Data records
• • • •

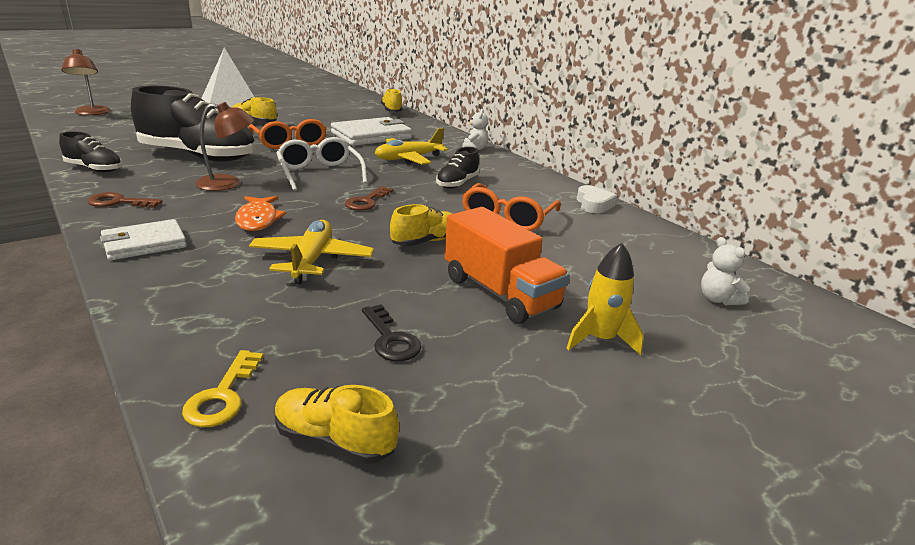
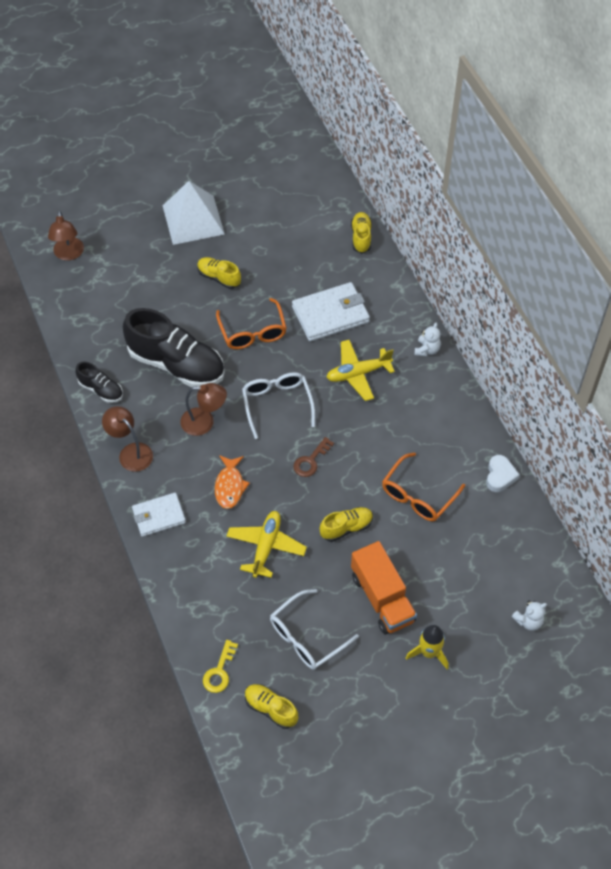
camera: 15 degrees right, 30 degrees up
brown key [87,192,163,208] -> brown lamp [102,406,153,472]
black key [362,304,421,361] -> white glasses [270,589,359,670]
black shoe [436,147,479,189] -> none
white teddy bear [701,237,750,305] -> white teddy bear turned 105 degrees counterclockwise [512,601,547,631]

• • • •

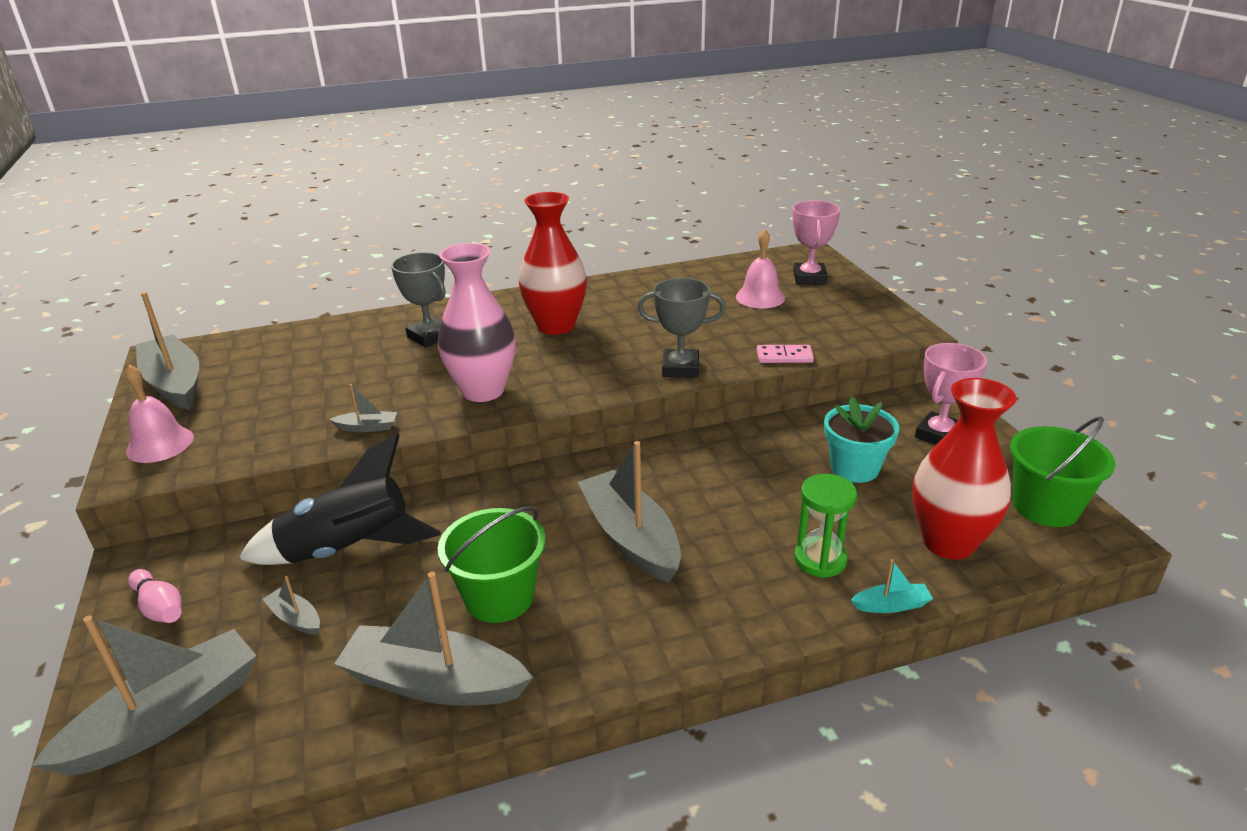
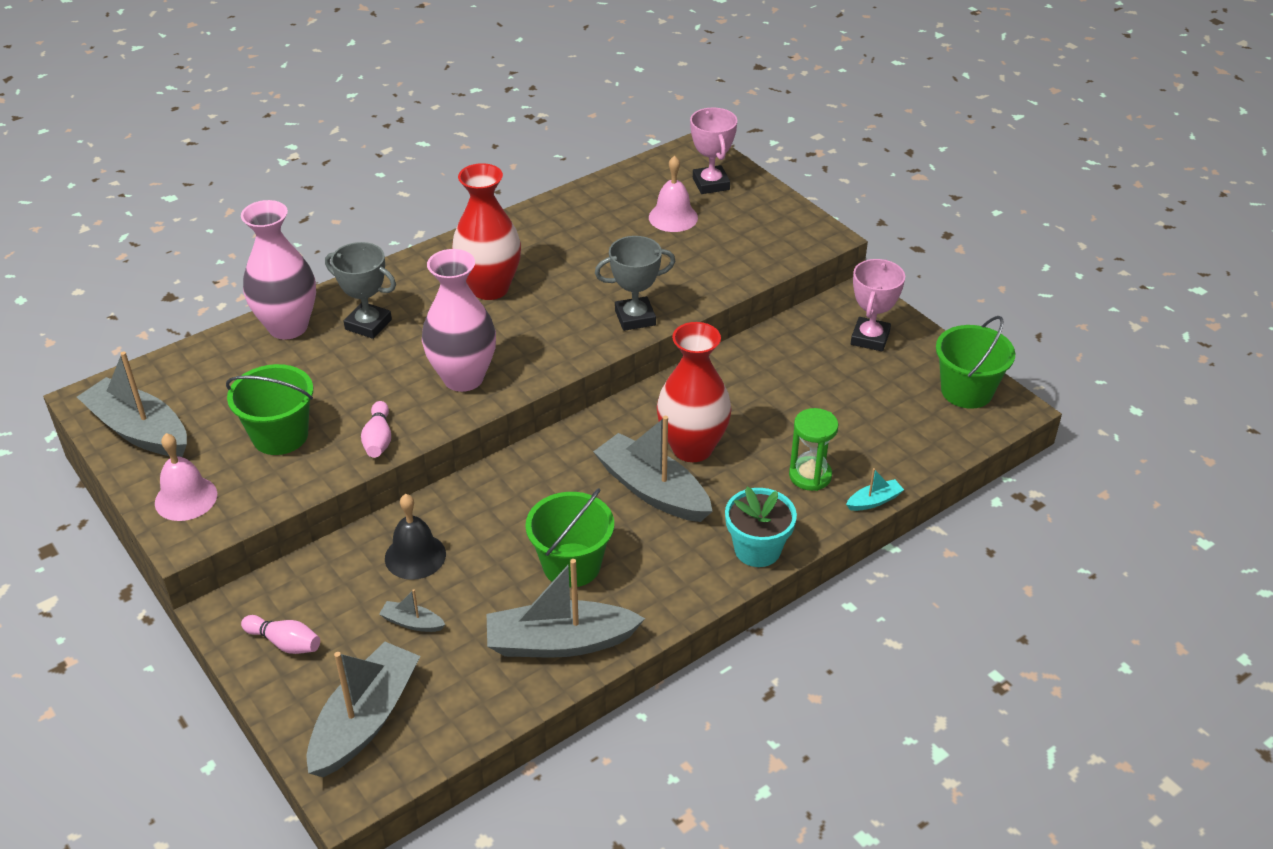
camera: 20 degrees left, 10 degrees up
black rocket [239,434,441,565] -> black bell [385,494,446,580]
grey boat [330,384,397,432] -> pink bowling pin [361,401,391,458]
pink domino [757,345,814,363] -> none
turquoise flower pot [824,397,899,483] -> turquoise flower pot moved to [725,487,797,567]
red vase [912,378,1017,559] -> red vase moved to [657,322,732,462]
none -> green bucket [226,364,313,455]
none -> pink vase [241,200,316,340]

• • • •

Work item: Could you set down, exactly as written, the lines above between the one holding "none -> green bucket [226,364,313,455]" and the one holding "none -> pink vase [241,200,316,340]", inclusive, and nothing more?

Written solution:
none -> green bucket [226,364,313,455]
none -> pink vase [241,200,316,340]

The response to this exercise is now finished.